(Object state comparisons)
+--

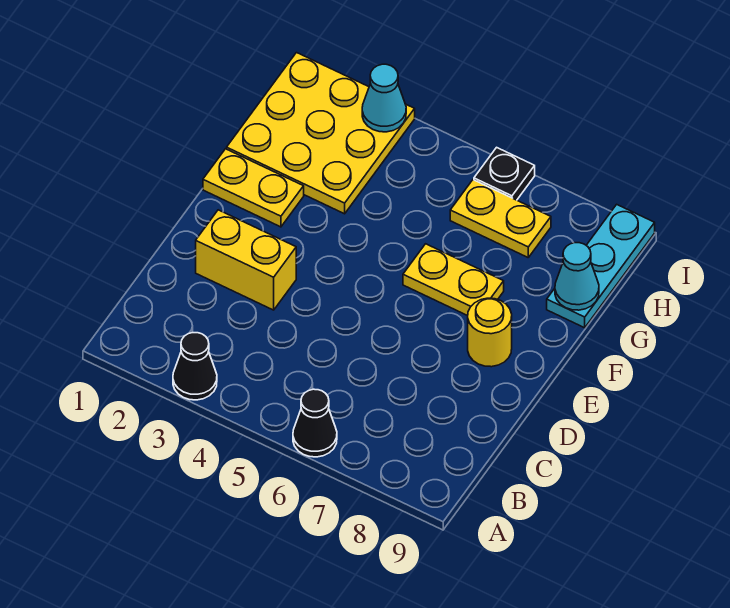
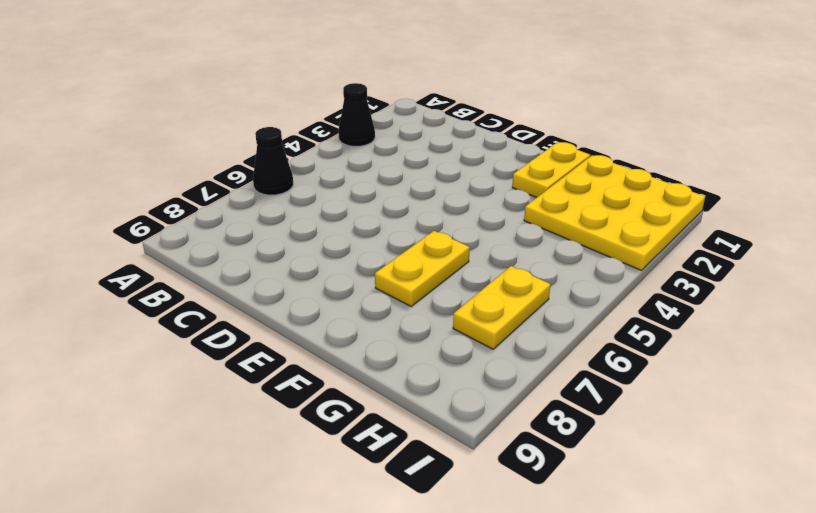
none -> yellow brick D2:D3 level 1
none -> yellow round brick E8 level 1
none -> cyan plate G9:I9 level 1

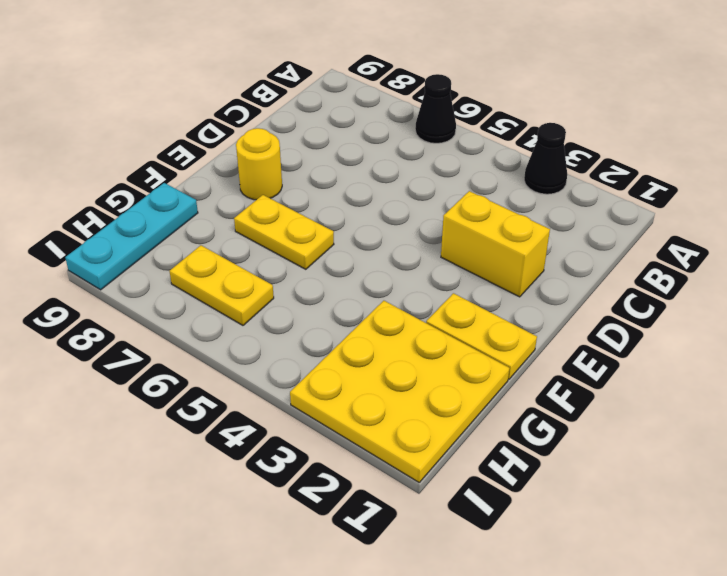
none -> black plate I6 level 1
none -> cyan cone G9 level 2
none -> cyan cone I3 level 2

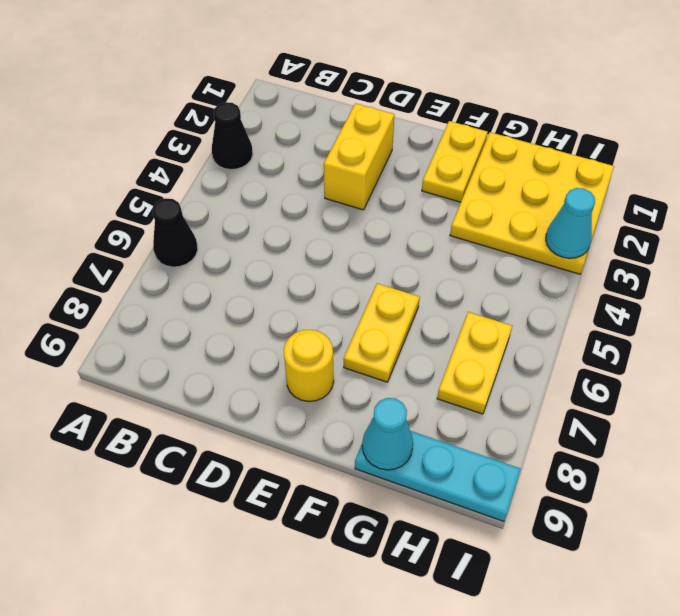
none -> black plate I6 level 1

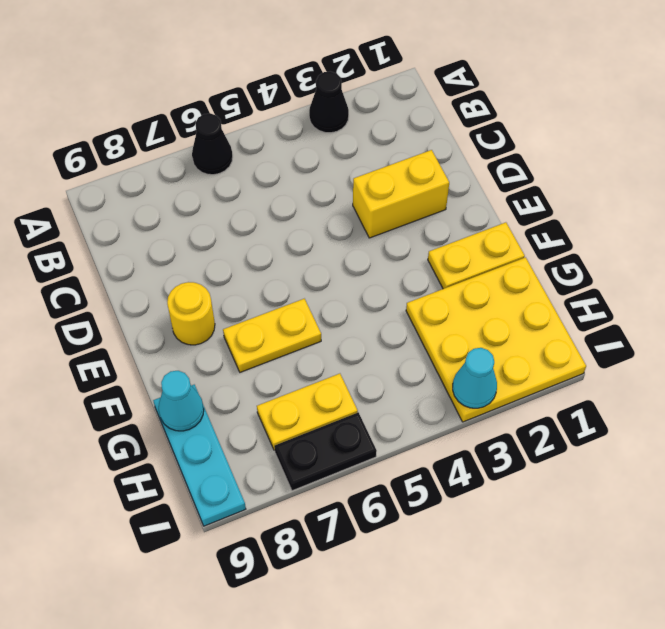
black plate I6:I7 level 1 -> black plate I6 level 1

+--

Look above for every line with the word "plate" and copy it.

**Output for this exercise**
none -> cyan plate G9:I9 level 1
none -> black plate I6 level 1
none -> black plate I6 level 1
black plate I6:I7 level 1 -> black plate I6 level 1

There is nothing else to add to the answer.